## WORK INSTRUCTIONS
Your answer should be the lines of the material that include the word "none".

## AVAILABLE DATA
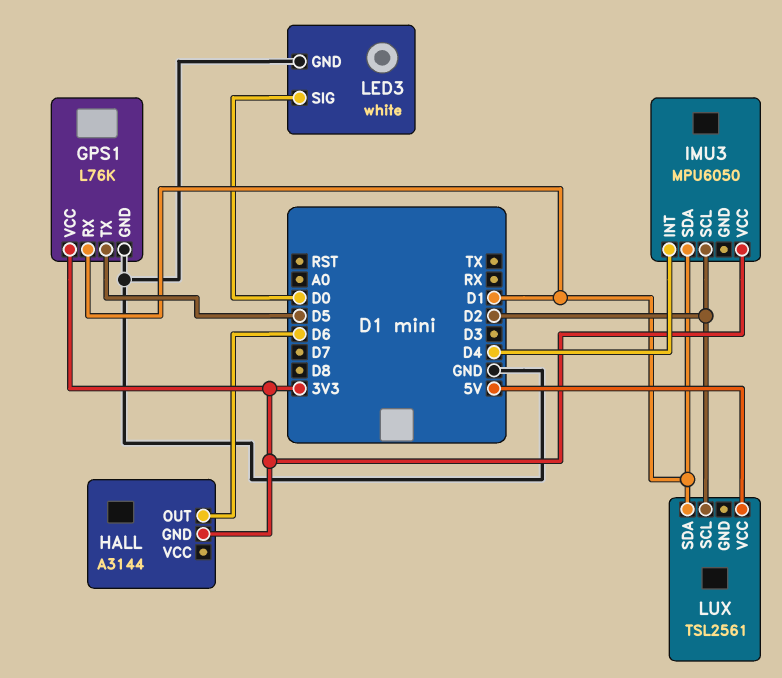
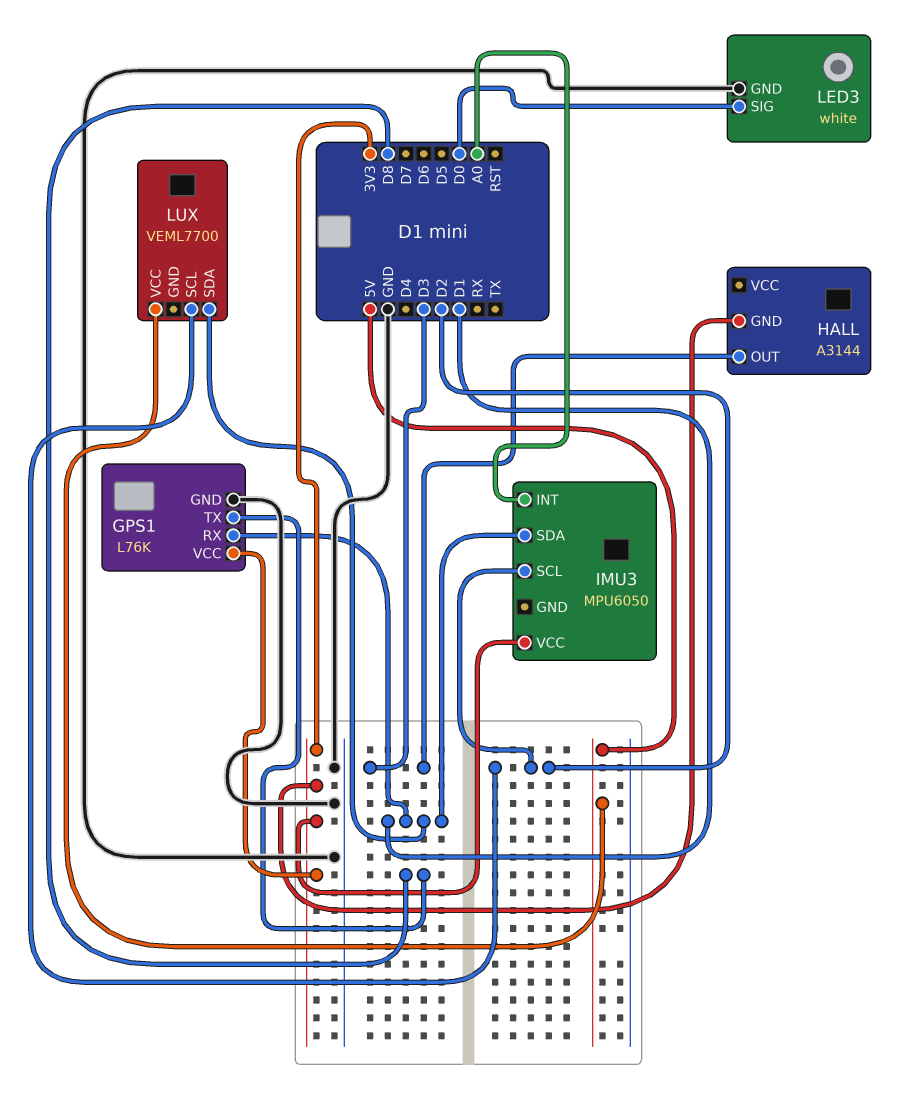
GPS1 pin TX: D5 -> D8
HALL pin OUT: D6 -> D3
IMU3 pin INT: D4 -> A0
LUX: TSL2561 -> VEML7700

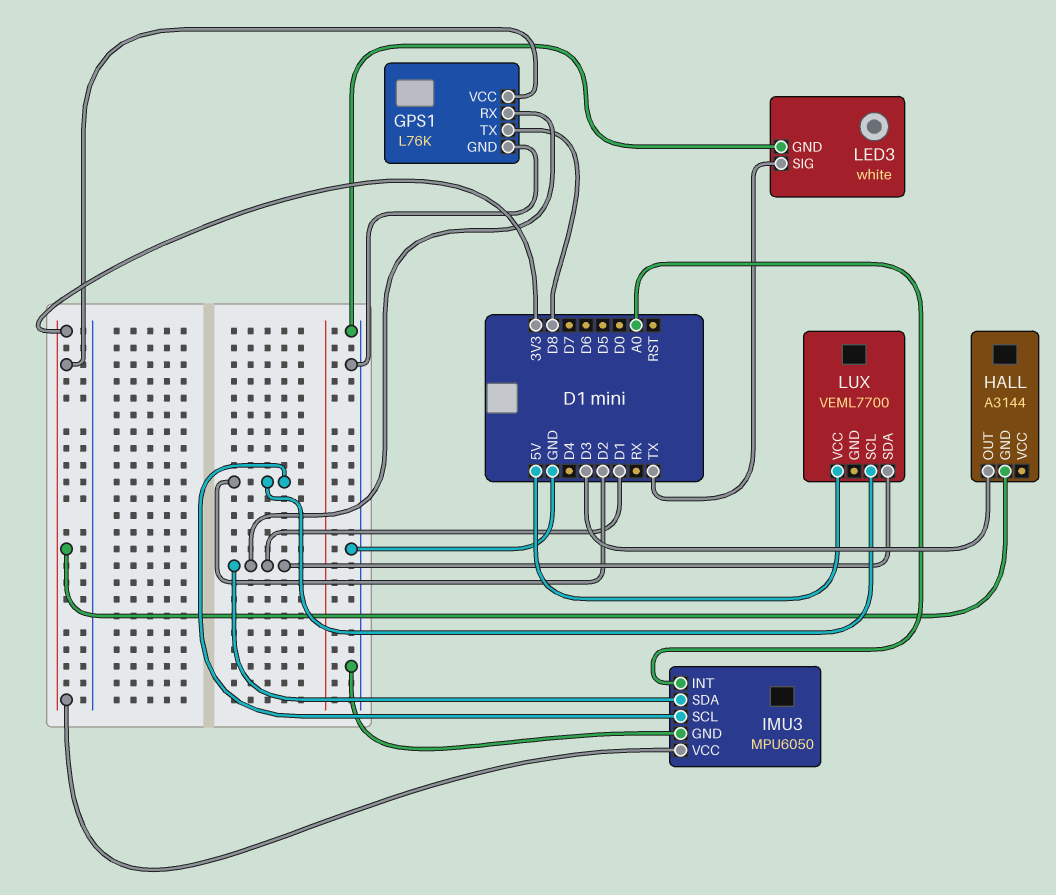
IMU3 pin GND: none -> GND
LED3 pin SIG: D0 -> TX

...

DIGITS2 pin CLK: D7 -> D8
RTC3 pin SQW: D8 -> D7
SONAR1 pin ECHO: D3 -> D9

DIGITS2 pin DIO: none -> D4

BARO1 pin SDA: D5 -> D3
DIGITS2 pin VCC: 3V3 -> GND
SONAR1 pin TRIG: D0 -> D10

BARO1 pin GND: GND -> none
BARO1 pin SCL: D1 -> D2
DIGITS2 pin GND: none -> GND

--

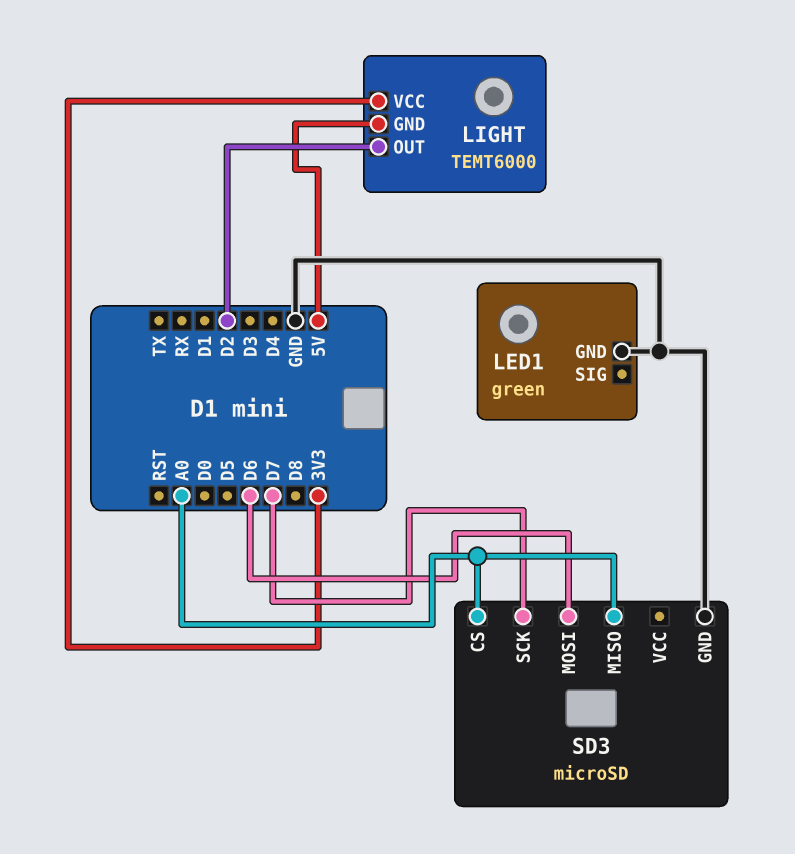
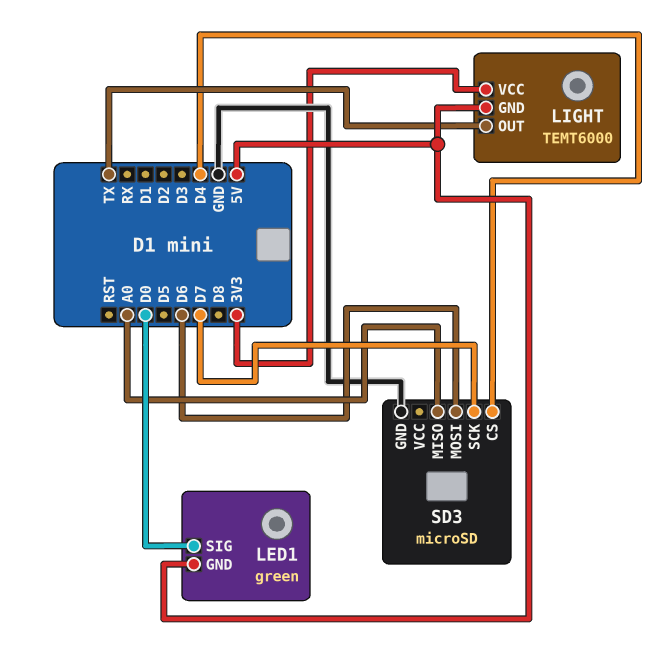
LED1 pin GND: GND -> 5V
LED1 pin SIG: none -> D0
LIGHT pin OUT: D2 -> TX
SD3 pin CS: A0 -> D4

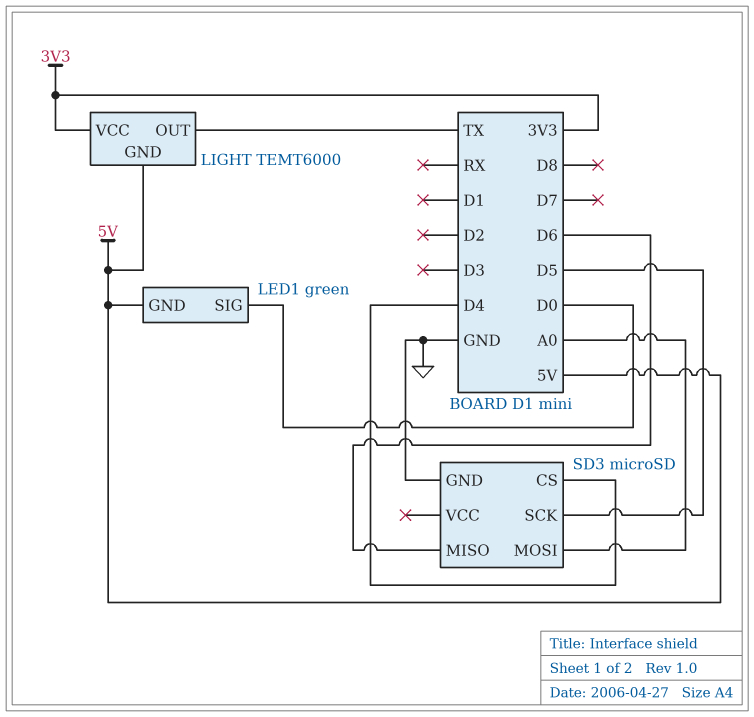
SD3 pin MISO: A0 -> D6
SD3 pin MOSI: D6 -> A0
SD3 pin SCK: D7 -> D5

## ANSWER AREA
IMU3 pin GND: none -> GND
DIGITS2 pin DIO: none -> D4
BARO1 pin GND: GND -> none
DIGITS2 pin GND: none -> GND
LED1 pin SIG: none -> D0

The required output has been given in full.